In the material below, find the line containing "none -> white brick C7:C9 level 1" and output it and all lines after it exactly, through the last one, without the pictures.

══ Given entries

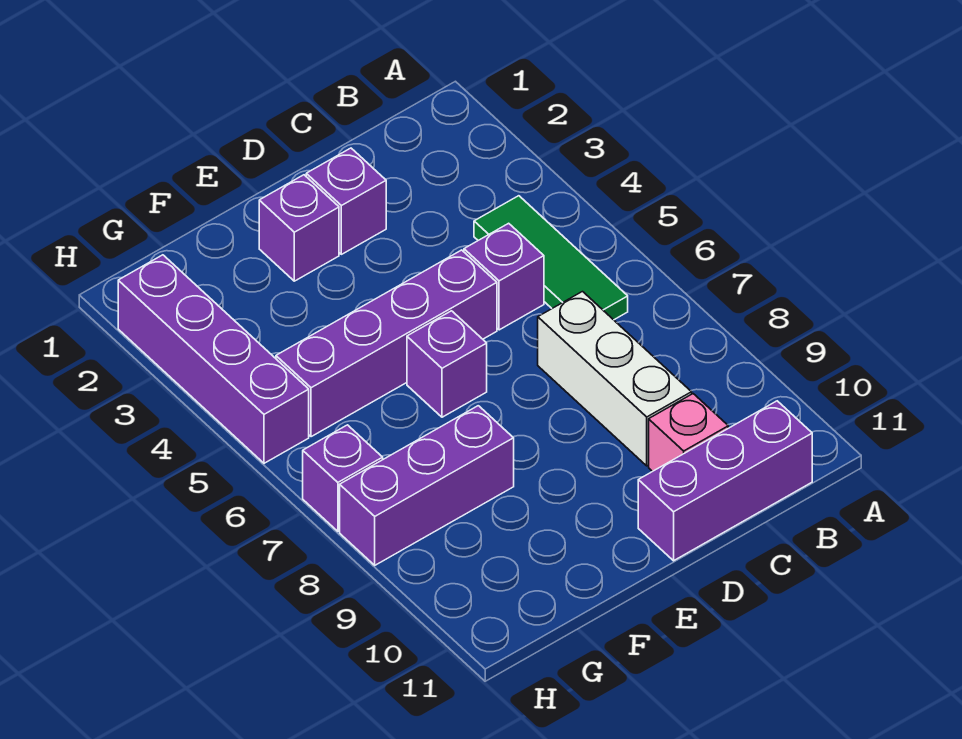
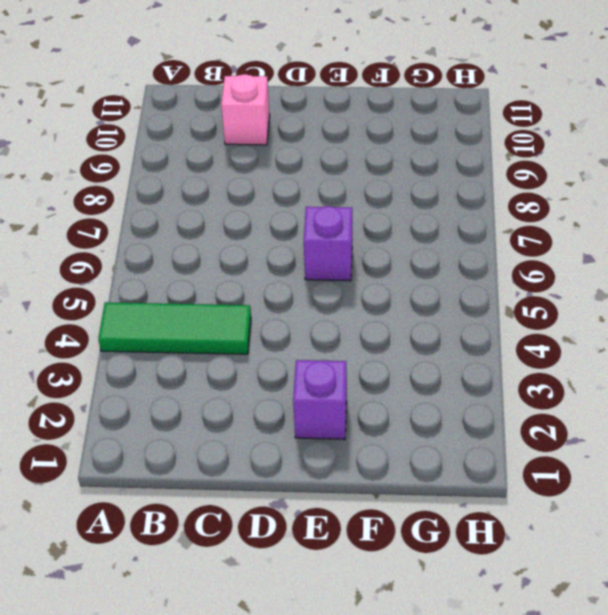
green tile A4:C4 level 1 -> green tile B4:B6 level 1
none -> purple brick B11:D11 level 1
none -> purple brick C5 level 1
none -> white brick C7:C9 level 1

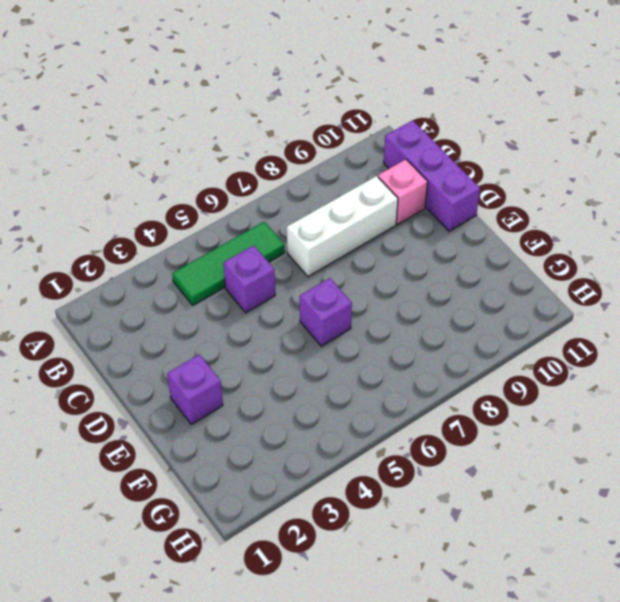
none -> purple brick D2 level 1
none -> purple brick D5:G5 level 1
none -> purple brick F8:H8 level 1

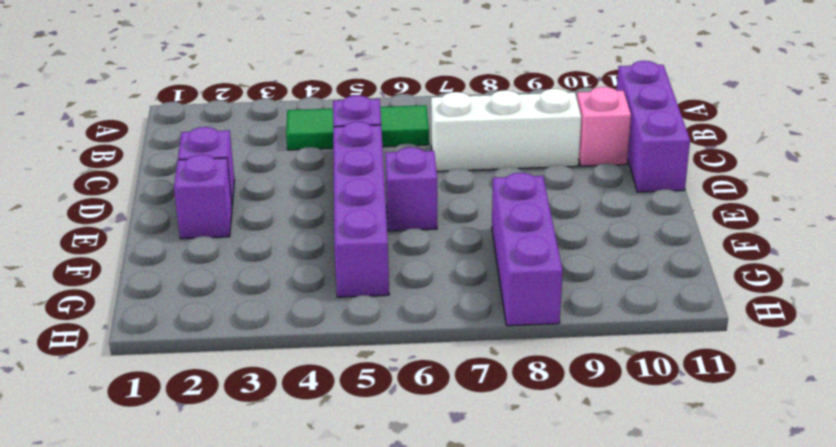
none -> purple brick H2:H5 level 1
none -> purple brick H7 level 1

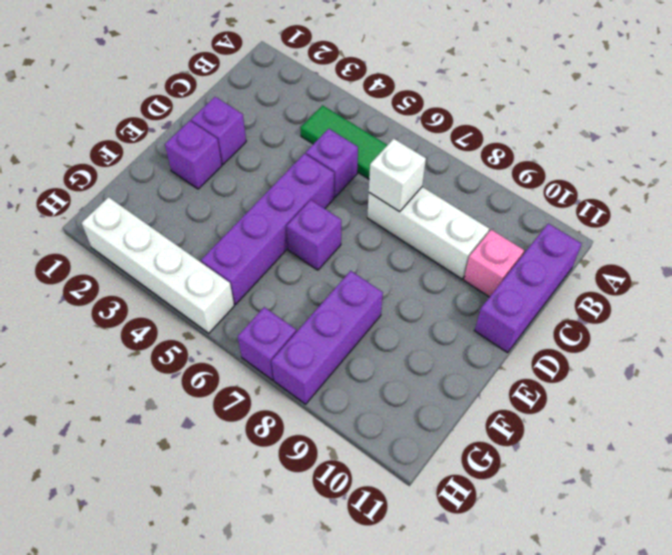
white brick C7 level 2 -> none
white brick H2:H5 level 1 -> purple brick H2:H5 level 1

════

### [Problem solution]
none -> white brick C7:C9 level 1

none -> purple brick D2 level 1
none -> purple brick D5:G5 level 1
none -> purple brick F8:H8 level 1

none -> purple brick H2:H5 level 1
none -> purple brick H7 level 1

white brick C7 level 2 -> none
white brick H2:H5 level 1 -> purple brick H2:H5 level 1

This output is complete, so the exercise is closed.